*** Records supplied ***
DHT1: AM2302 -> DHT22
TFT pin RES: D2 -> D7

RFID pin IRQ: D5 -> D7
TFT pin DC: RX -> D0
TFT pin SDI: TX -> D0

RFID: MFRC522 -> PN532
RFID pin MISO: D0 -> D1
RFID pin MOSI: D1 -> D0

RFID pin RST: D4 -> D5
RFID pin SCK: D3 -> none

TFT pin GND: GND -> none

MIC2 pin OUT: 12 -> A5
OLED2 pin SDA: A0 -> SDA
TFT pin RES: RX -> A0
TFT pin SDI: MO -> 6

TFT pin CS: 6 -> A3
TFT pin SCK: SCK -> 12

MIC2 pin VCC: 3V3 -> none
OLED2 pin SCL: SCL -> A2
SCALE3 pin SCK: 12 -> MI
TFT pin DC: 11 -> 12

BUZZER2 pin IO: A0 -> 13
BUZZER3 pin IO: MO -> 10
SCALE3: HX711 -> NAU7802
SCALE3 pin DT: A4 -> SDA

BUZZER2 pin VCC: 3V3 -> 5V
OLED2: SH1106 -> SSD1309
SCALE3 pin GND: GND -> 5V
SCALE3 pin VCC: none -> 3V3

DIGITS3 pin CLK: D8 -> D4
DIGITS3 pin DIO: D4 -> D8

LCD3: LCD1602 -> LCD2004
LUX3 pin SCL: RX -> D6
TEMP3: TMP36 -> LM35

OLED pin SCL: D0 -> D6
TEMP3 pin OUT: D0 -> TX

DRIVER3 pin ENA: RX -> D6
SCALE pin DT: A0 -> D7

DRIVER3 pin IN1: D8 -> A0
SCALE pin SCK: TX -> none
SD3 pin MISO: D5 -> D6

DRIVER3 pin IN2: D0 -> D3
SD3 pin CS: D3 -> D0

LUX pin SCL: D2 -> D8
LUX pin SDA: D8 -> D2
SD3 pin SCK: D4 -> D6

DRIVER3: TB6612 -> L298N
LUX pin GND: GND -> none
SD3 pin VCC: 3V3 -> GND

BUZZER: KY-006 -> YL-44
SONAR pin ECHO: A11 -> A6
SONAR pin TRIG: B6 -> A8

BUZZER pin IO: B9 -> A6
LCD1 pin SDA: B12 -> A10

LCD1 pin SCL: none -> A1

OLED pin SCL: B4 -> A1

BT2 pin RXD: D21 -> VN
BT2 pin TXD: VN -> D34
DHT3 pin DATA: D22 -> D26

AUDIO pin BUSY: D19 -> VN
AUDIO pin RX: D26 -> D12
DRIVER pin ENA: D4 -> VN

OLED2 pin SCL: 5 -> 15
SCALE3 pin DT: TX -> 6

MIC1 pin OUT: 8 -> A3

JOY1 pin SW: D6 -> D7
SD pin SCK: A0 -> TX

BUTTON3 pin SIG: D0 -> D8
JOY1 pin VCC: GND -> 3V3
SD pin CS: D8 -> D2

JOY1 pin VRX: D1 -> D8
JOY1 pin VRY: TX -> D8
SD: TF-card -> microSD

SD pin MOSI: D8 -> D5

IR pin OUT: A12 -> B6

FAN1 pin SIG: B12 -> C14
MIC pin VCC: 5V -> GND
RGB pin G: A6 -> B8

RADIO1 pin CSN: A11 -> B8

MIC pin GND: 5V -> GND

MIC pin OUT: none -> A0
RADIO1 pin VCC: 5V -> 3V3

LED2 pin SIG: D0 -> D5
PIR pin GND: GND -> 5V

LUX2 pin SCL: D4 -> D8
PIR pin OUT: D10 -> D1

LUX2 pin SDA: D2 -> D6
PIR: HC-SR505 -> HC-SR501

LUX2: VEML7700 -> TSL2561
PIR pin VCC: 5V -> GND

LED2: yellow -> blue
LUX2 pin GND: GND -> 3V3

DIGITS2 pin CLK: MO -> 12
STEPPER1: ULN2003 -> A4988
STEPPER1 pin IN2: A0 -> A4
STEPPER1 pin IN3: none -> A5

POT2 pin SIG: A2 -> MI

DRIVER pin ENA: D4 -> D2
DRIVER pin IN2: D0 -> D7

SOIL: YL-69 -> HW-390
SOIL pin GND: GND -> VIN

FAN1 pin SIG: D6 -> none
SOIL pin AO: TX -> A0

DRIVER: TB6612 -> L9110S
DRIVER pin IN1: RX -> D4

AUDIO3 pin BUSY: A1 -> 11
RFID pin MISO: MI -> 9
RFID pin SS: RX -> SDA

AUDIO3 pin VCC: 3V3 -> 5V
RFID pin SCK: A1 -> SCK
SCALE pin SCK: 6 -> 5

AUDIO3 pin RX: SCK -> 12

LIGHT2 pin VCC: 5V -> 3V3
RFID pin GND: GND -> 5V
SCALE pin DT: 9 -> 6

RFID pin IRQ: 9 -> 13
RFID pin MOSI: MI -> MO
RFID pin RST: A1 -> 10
*** End of Records supplied ***
*Exercise directions*:
The answer must be the same records, repeated exactly and in full.

*Result for this exercise*:
DHT1: AM2302 -> DHT22
TFT pin RES: D2 -> D7

RFID pin IRQ: D5 -> D7
TFT pin DC: RX -> D0
TFT pin SDI: TX -> D0

RFID: MFRC522 -> PN532
RFID pin MISO: D0 -> D1
RFID pin MOSI: D1 -> D0

RFID pin RST: D4 -> D5
RFID pin SCK: D3 -> none

TFT pin GND: GND -> none

MIC2 pin OUT: 12 -> A5
OLED2 pin SDA: A0 -> SDA
TFT pin RES: RX -> A0
TFT pin SDI: MO -> 6

TFT pin CS: 6 -> A3
TFT pin SCK: SCK -> 12

MIC2 pin VCC: 3V3 -> none
OLED2 pin SCL: SCL -> A2
SCALE3 pin SCK: 12 -> MI
TFT pin DC: 11 -> 12

BUZZER2 pin IO: A0 -> 13
BUZZER3 pin IO: MO -> 10
SCALE3: HX711 -> NAU7802
SCALE3 pin DT: A4 -> SDA

BUZZER2 pin VCC: 3V3 -> 5V
OLED2: SH1106 -> SSD1309
SCALE3 pin GND: GND -> 5V
SCALE3 pin VCC: none -> 3V3

DIGITS3 pin CLK: D8 -> D4
DIGITS3 pin DIO: D4 -> D8

LCD3: LCD1602 -> LCD2004
LUX3 pin SCL: RX -> D6
TEMP3: TMP36 -> LM35

OLED pin SCL: D0 -> D6
TEMP3 pin OUT: D0 -> TX

DRIVER3 pin ENA: RX -> D6
SCALE pin DT: A0 -> D7

DRIVER3 pin IN1: D8 -> A0
SCALE pin SCK: TX -> none
SD3 pin MISO: D5 -> D6

DRIVER3 pin IN2: D0 -> D3
SD3 pin CS: D3 -> D0

LUX pin SCL: D2 -> D8
LUX pin SDA: D8 -> D2
SD3 pin SCK: D4 -> D6

DRIVER3: TB6612 -> L298N
LUX pin GND: GND -> none
SD3 pin VCC: 3V3 -> GND

BUZZER: KY-006 -> YL-44
SONAR pin ECHO: A11 -> A6
SONAR pin TRIG: B6 -> A8

BUZZER pin IO: B9 -> A6
LCD1 pin SDA: B12 -> A10

LCD1 pin SCL: none -> A1

OLED pin SCL: B4 -> A1

BT2 pin RXD: D21 -> VN
BT2 pin TXD: VN -> D34
DHT3 pin DATA: D22 -> D26

AUDIO pin BUSY: D19 -> VN
AUDIO pin RX: D26 -> D12
DRIVER pin ENA: D4 -> VN

OLED2 pin SCL: 5 -> 15
SCALE3 pin DT: TX -> 6

MIC1 pin OUT: 8 -> A3

JOY1 pin SW: D6 -> D7
SD pin SCK: A0 -> TX

BUTTON3 pin SIG: D0 -> D8
JOY1 pin VCC: GND -> 3V3
SD pin CS: D8 -> D2

JOY1 pin VRX: D1 -> D8
JOY1 pin VRY: TX -> D8
SD: TF-card -> microSD

SD pin MOSI: D8 -> D5

IR pin OUT: A12 -> B6

FAN1 pin SIG: B12 -> C14
MIC pin VCC: 5V -> GND
RGB pin G: A6 -> B8

RADIO1 pin CSN: A11 -> B8

MIC pin GND: 5V -> GND

MIC pin OUT: none -> A0
RADIO1 pin VCC: 5V -> 3V3

LED2 pin SIG: D0 -> D5
PIR pin GND: GND -> 5V

LUX2 pin SCL: D4 -> D8
PIR pin OUT: D10 -> D1

LUX2 pin SDA: D2 -> D6
PIR: HC-SR505 -> HC-SR501

LUX2: VEML7700 -> TSL2561
PIR pin VCC: 5V -> GND

LED2: yellow -> blue
LUX2 pin GND: GND -> 3V3

DIGITS2 pin CLK: MO -> 12
STEPPER1: ULN2003 -> A4988
STEPPER1 pin IN2: A0 -> A4
STEPPER1 pin IN3: none -> A5

POT2 pin SIG: A2 -> MI

DRIVER pin ENA: D4 -> D2
DRIVER pin IN2: D0 -> D7

SOIL: YL-69 -> HW-390
SOIL pin GND: GND -> VIN

FAN1 pin SIG: D6 -> none
SOIL pin AO: TX -> A0

DRIVER: TB6612 -> L9110S
DRIVER pin IN1: RX -> D4

AUDIO3 pin BUSY: A1 -> 11
RFID pin MISO: MI -> 9
RFID pin SS: RX -> SDA

AUDIO3 pin VCC: 3V3 -> 5V
RFID pin SCK: A1 -> SCK
SCALE pin SCK: 6 -> 5

AUDIO3 pin RX: SCK -> 12

LIGHT2 pin VCC: 5V -> 3V3
RFID pin GND: GND -> 5V
SCALE pin DT: 9 -> 6

RFID pin IRQ: 9 -> 13
RFID pin MOSI: MI -> MO
RFID pin RST: A1 -> 10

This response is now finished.